**Problem requirements:** Pick every line out of the entries below that has the string "brown", and copy it.

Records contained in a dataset
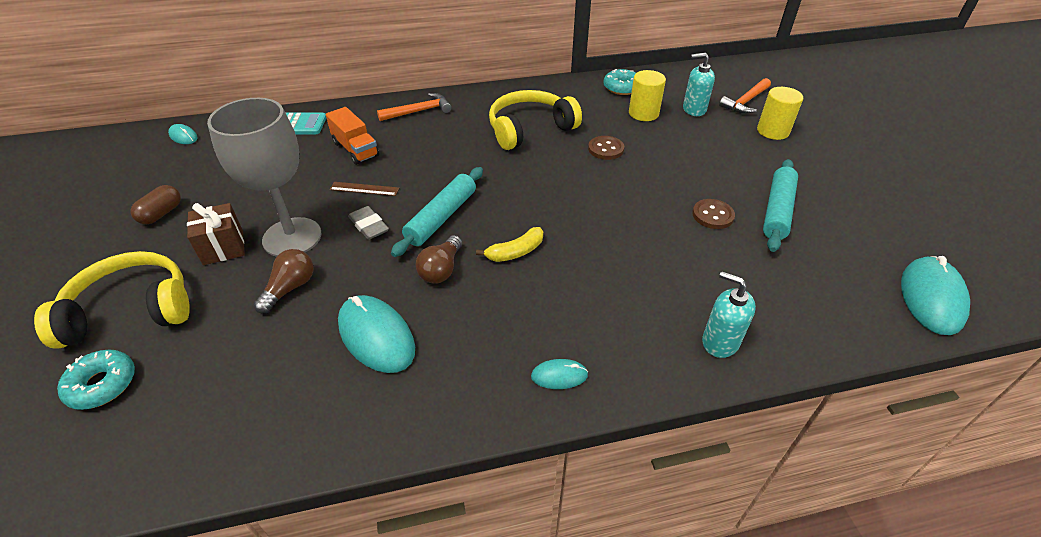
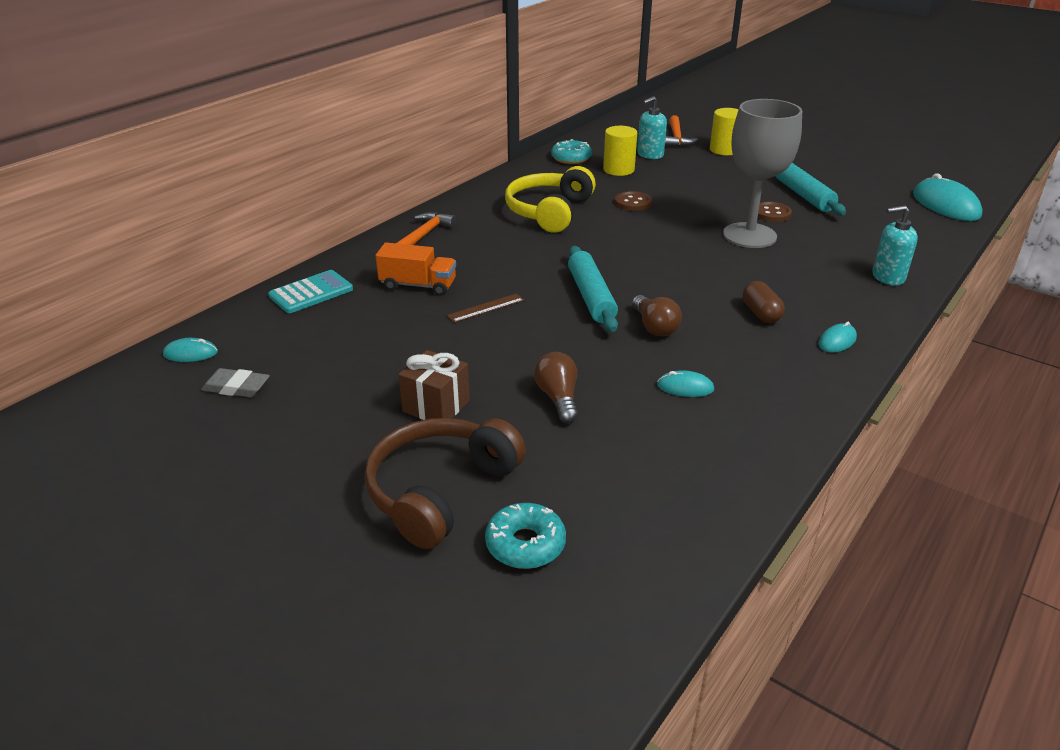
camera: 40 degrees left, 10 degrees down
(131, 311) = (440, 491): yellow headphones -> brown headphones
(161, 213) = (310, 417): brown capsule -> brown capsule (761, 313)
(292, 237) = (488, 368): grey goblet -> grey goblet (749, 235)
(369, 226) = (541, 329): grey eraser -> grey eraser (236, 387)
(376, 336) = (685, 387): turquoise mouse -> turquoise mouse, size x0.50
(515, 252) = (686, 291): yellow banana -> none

**Exercise answer:**
(131, 311) = (440, 491): yellow headphones -> brown headphones
(161, 213) = (310, 417): brown capsule -> brown capsule (761, 313)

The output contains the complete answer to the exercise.